* **What the task asks**:
Within the entries below, find the portion that opens with the line containing "gray square: (378, 244) -> (253, 174), moved" and closes with the line containing "orange circle: (317, 353)". Retype that portion exactly and only.

* **Materials provided**:
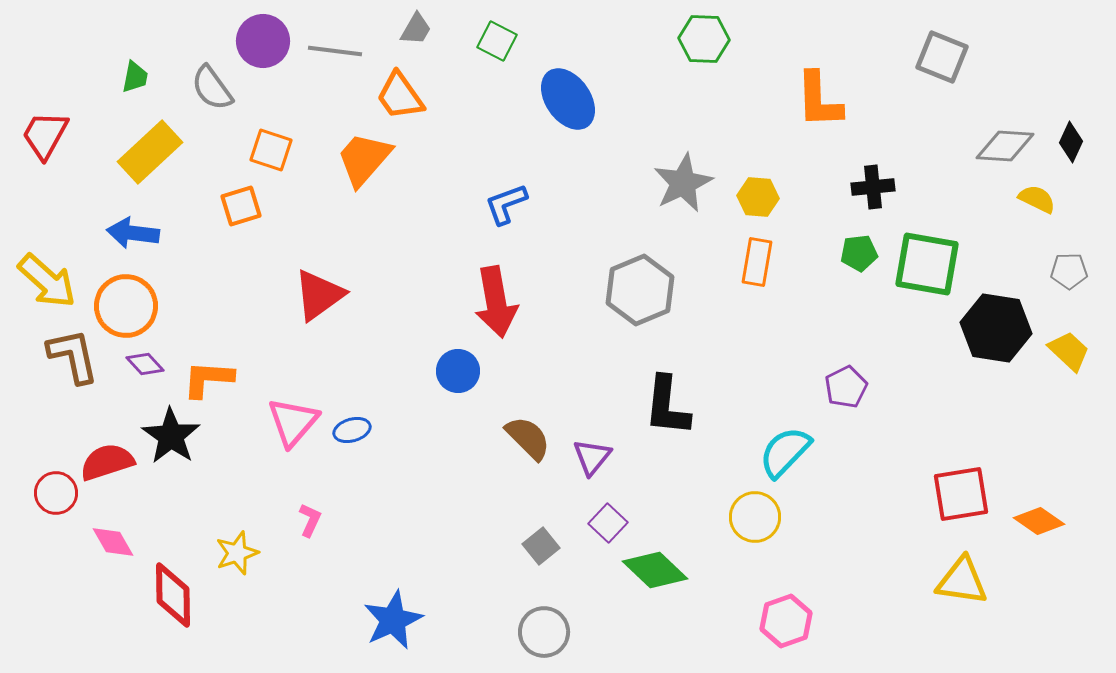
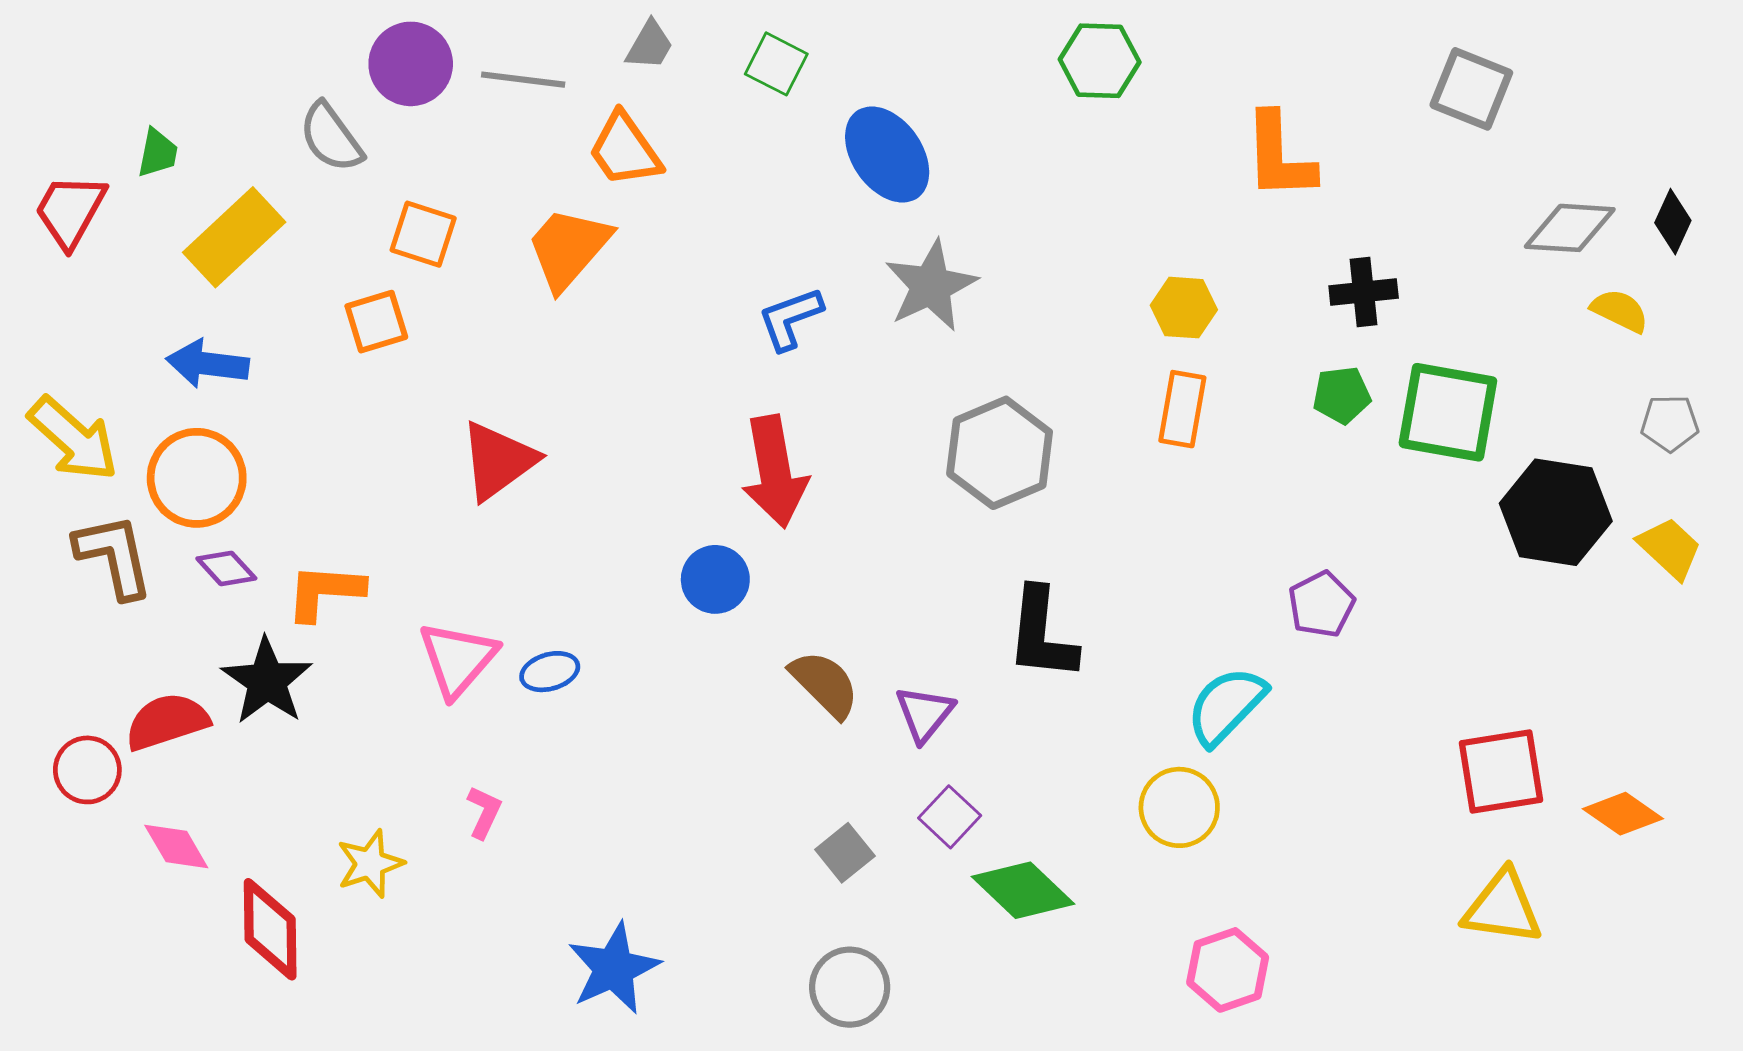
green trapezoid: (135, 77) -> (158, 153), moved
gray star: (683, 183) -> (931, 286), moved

--

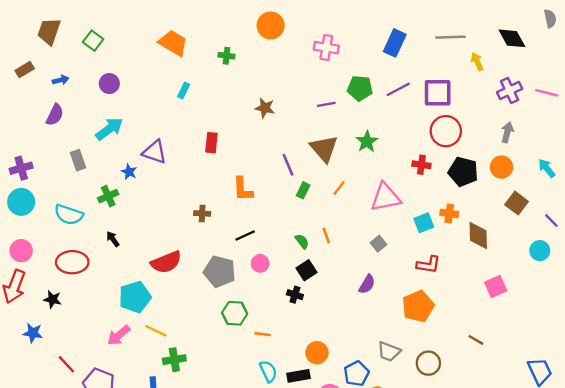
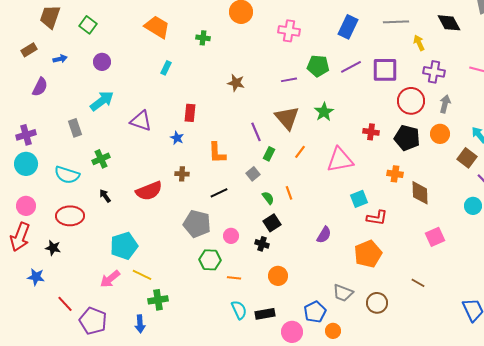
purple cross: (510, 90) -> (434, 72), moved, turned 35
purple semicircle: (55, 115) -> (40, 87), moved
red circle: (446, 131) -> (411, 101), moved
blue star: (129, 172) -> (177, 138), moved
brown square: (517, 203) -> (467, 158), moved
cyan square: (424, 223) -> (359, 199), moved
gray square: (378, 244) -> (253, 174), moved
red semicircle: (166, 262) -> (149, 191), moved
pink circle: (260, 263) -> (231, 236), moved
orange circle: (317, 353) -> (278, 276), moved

* **Answer to this exercise**:
gray square: (378, 244) -> (253, 174), moved
red semicircle: (166, 262) -> (149, 191), moved
pink circle: (260, 263) -> (231, 236), moved
orange circle: (317, 353) -> (278, 276), moved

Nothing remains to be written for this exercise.